§ **WORK INSTRUCTION**
All lines from the one containing "purple scissors: [521,67,585,95]" through the final line of the entries are to be written out verbatim; no other line is to be included.

(Object inventory comparisons)

***

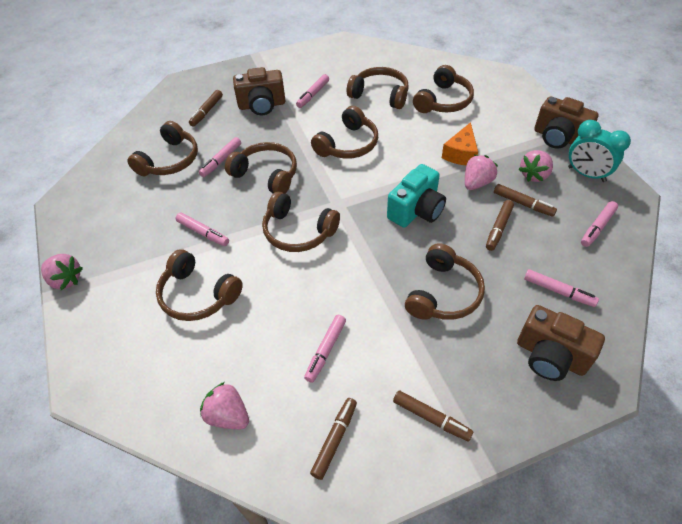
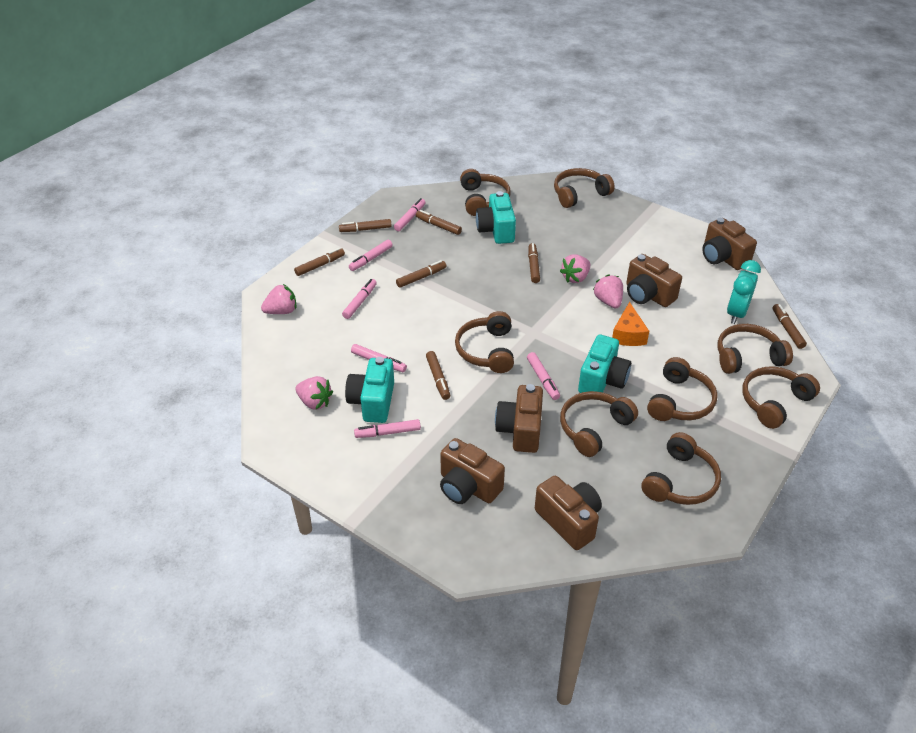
brown camera: [233,67,286,115] [517,305,605,381] [534,97,599,149] = 3 -> [440,438,505,504] [495,384,543,453] [535,476,602,550] [626,254,682,307] [702,218,757,270] = 5
brown marker: [189,90,223,127] [310,398,357,480] [393,391,474,441] [486,200,514,251] [494,184,557,217] = 5 -> [294,248,345,276] [339,219,392,232] [396,260,446,288] [416,210,462,235] [426,351,450,400] [528,243,540,283] [773,304,807,349] = 7
turquoise camera: [387,164,446,228] = 1 -> [345,357,394,423] [476,191,516,244] [578,335,631,393] = 3

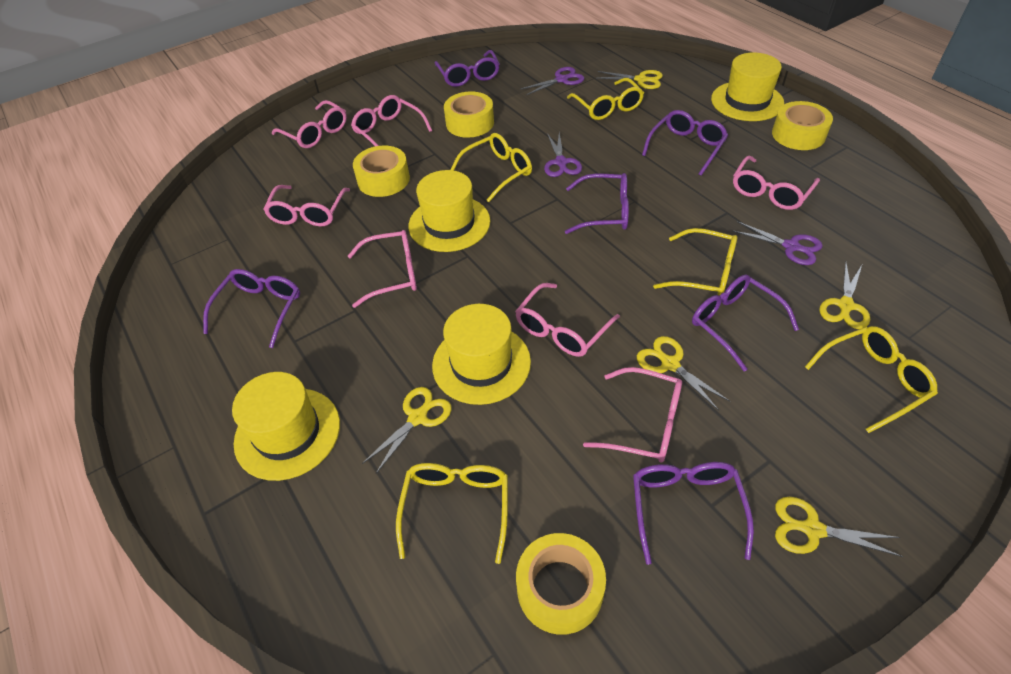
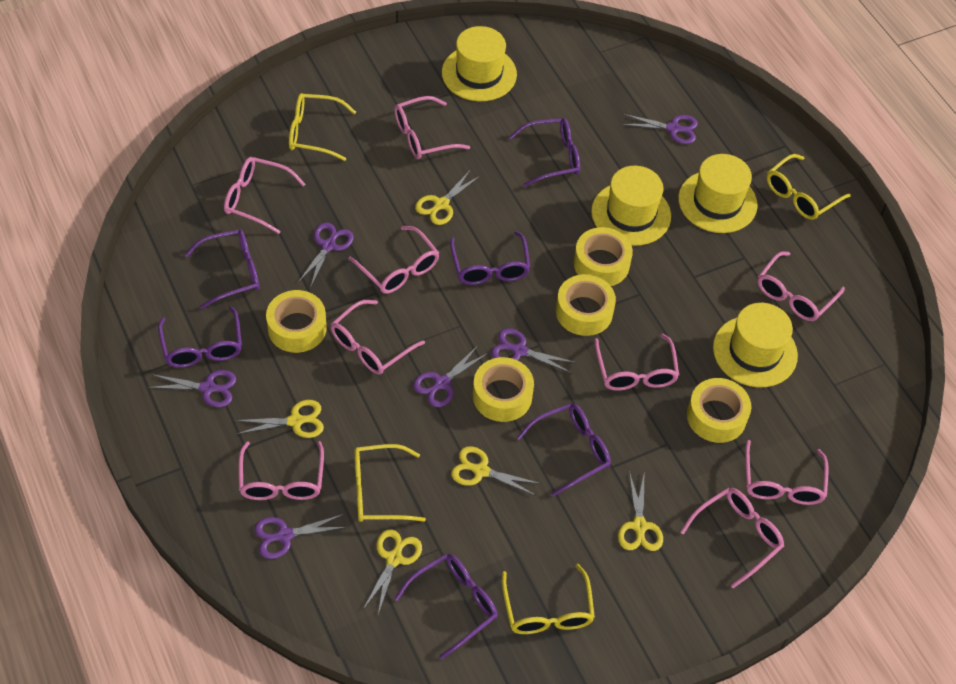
pink glasses: [263,185,350,226] [272,100,347,148] [348,230,417,308] [351,95,432,146] [515,283,620,357] [583,367,682,462] [733,156,820,210] = 7 -> [224,157,306,234] [238,441,324,500] [331,300,425,375] [348,226,439,294] [394,96,470,159] [594,334,679,390] [680,488,784,588] [745,440,829,505] [758,251,845,321] = 9
purple scissors: [521,67,585,95] [544,132,582,177] [732,221,823,265] = 3 -> [148,370,236,407] [254,514,347,559] [298,223,354,288] [413,345,488,407] [491,328,576,373] [622,114,698,144] = 6
yellow glasses: [396,463,508,564] [451,133,532,202] [567,78,644,120] [653,228,737,295] [805,326,938,433] = 5 -> [289,93,356,161] [354,444,426,522] [502,564,595,634] [767,154,851,220] = 4
yellow tape: [353,146,410,197] [444,91,494,138] [516,533,606,635] [772,101,833,150] = 4 -> [266,290,327,353] [473,357,534,422] [556,274,616,336] [574,227,633,286] [687,378,751,443] = 5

***

§ **SOLUTION TO THE PROBLEM**
purple scissors: [521,67,585,95] [544,132,582,177] [732,221,823,265] = 3 -> [148,370,236,407] [254,514,347,559] [298,223,354,288] [413,345,488,407] [491,328,576,373] [622,114,698,144] = 6
yellow glasses: [396,463,508,564] [451,133,532,202] [567,78,644,120] [653,228,737,295] [805,326,938,433] = 5 -> [289,93,356,161] [354,444,426,522] [502,564,595,634] [767,154,851,220] = 4
yellow tape: [353,146,410,197] [444,91,494,138] [516,533,606,635] [772,101,833,150] = 4 -> [266,290,327,353] [473,357,534,422] [556,274,616,336] [574,227,633,286] [687,378,751,443] = 5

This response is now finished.